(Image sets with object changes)

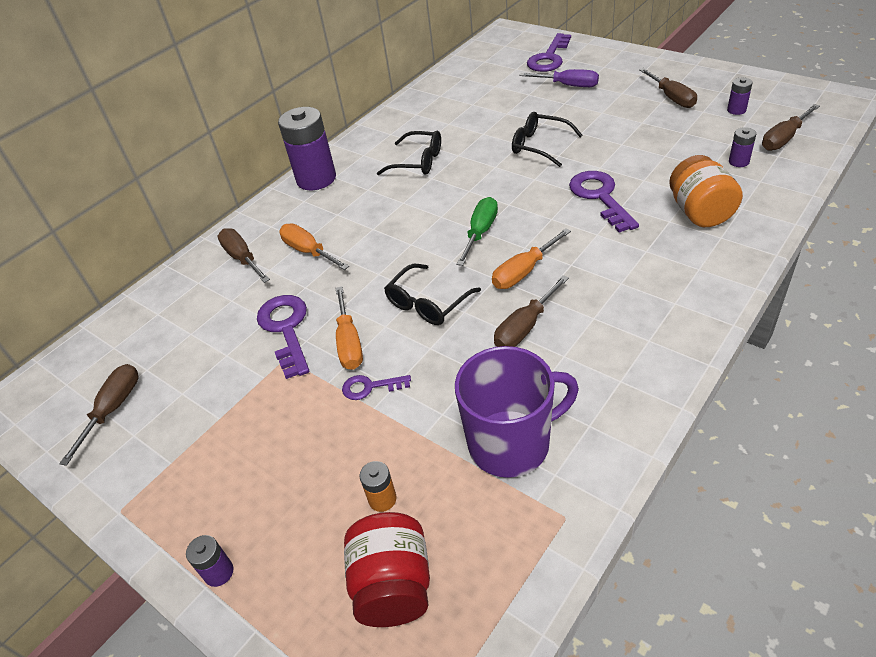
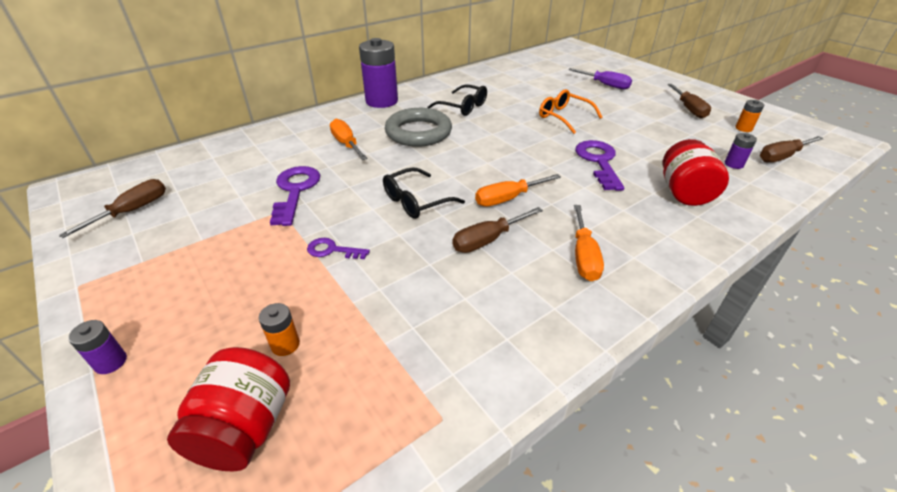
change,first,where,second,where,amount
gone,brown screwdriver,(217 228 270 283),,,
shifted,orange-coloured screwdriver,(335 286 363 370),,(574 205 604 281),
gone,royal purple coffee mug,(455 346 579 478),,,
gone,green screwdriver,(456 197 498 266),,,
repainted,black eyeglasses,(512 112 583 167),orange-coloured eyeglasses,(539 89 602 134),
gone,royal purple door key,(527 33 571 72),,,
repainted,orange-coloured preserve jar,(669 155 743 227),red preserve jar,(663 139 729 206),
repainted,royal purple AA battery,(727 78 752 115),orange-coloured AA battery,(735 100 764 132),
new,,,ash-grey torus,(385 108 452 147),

Assigned task: Would you reproduce the records exactly as they stand, but without the pictures?

Solution to the exercise:
change,first,where,second,where,amount
gone,brown screwdriver,(217 228 270 283),,,
shifted,orange-coloured screwdriver,(335 286 363 370),,(574 205 604 281),
gone,royal purple coffee mug,(455 346 579 478),,,
gone,green screwdriver,(456 197 498 266),,,
repainted,black eyeglasses,(512 112 583 167),orange-coloured eyeglasses,(539 89 602 134),
gone,royal purple door key,(527 33 571 72),,,
repainted,orange-coloured preserve jar,(669 155 743 227),red preserve jar,(663 139 729 206),
repainted,royal purple AA battery,(727 78 752 115),orange-coloured AA battery,(735 100 764 132),
new,,,ash-grey torus,(385 108 452 147),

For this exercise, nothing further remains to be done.